Reproduce all of the data exactly.

The records.
────
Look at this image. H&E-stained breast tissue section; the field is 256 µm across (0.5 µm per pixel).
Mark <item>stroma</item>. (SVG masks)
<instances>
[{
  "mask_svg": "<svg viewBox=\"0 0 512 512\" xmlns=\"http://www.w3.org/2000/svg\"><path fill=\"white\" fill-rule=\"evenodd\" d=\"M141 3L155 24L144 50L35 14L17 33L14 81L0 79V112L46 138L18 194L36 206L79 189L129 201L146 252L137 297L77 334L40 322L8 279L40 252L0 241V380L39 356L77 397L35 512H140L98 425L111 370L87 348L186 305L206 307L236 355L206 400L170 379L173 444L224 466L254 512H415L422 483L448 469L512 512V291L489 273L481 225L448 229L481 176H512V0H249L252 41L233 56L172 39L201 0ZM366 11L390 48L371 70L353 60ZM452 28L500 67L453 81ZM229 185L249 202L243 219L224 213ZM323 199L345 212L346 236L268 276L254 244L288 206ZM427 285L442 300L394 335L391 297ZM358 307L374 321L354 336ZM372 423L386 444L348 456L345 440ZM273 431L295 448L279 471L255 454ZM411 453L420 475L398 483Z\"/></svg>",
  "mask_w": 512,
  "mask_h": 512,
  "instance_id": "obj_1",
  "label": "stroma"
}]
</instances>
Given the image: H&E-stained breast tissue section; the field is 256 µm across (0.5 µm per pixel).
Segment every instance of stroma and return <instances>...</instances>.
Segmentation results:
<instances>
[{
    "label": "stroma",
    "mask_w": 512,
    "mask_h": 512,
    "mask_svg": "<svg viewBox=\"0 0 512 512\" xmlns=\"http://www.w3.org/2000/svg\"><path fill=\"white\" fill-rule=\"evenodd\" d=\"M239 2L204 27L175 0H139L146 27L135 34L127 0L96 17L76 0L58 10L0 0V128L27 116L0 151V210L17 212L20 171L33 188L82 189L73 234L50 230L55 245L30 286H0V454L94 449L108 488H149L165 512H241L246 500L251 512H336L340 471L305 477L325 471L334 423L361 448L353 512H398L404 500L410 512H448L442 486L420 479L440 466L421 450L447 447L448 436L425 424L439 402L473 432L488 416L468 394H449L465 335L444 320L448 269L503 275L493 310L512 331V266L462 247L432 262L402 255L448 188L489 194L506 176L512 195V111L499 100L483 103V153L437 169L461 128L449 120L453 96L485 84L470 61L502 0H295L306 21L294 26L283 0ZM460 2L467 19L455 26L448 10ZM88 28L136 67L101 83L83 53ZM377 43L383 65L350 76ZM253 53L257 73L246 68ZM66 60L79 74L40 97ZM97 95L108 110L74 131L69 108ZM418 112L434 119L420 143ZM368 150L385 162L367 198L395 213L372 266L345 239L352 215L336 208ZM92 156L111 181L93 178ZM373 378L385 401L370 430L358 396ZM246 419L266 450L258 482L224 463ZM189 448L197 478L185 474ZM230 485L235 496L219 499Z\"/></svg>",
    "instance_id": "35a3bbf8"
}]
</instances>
────
Exercise answer.
Look at this image. H&E-stained breast tissue section; the field is 256 µm across (0.5 µm per pixel).
Mark <item>stroma</item>. (SVG masks)
<instances>
[{
  "mask_svg": "<svg viewBox=\"0 0 512 512\" xmlns=\"http://www.w3.org/2000/svg\"><path fill=\"white\" fill-rule=\"evenodd\" d=\"M141 3L155 24L144 50L35 14L17 33L14 81L0 79V112L46 138L18 194L36 206L79 189L129 201L146 252L137 297L77 334L40 322L8 279L40 252L0 241V380L39 356L77 397L35 512H140L98 425L111 370L87 348L186 305L206 307L236 355L206 400L170 379L173 444L224 466L254 512H415L422 483L448 469L512 512V291L489 273L481 225L448 229L481 176H512V0H249L252 41L233 56L172 39L201 0ZM366 11L390 48L371 70L353 60ZM452 28L500 67L453 81ZM229 185L249 202L243 219L224 213ZM323 199L345 212L346 236L268 276L254 244L288 206ZM427 285L442 300L394 335L391 297ZM358 307L374 321L354 336ZM372 423L386 444L348 456L345 440ZM273 431L295 448L279 471L255 454ZM411 453L420 475L398 483Z\"/></svg>",
  "mask_w": 512,
  "mask_h": 512,
  "instance_id": "obj_1",
  "label": "stroma"
}]
</instances>
Given the image: H&E-stained breast tissue section; the field is 256 µm across (0.5 µm per pixel).
Segment every instance of stroma and return <instances>...</instances>.
Segmentation results:
<instances>
[{
    "label": "stroma",
    "mask_w": 512,
    "mask_h": 512,
    "mask_svg": "<svg viewBox=\"0 0 512 512\" xmlns=\"http://www.w3.org/2000/svg\"><path fill=\"white\" fill-rule=\"evenodd\" d=\"M239 2L204 27L175 0H139L146 27L135 34L127 0L96 17L76 0L58 10L0 0V128L27 116L0 151V210L17 212L20 171L33 188L82 189L73 234L50 230L55 245L30 286H0V454L94 449L108 488H149L165 512H241L246 500L251 512H336L340 471L305 477L325 471L334 423L361 448L353 512H398L404 500L410 512H448L442 486L420 479L440 466L421 450L447 447L448 436L425 424L439 402L473 432L488 416L468 394H449L465 335L444 320L448 269L503 275L493 310L512 331V266L462 247L432 262L402 255L448 188L489 194L506 176L512 195V111L499 100L483 103V153L437 169L461 128L449 120L453 96L485 84L470 61L502 0H295L306 21L294 26L283 0ZM460 2L467 19L455 26L448 10ZM88 28L136 67L101 83L83 53ZM377 43L383 65L350 76ZM253 53L257 73L246 68ZM66 60L79 74L40 97ZM97 95L108 110L74 131L69 108ZM418 112L434 119L420 143ZM368 150L385 162L367 198L395 213L372 266L345 239L352 215L336 208ZM92 156L111 181L93 178ZM373 378L385 401L370 430L358 396ZM246 419L266 450L258 482L224 463ZM189 448L197 478L185 474ZM230 485L235 496L219 499Z\"/></svg>",
    "instance_id": "35a3bbf8"
}]
</instances>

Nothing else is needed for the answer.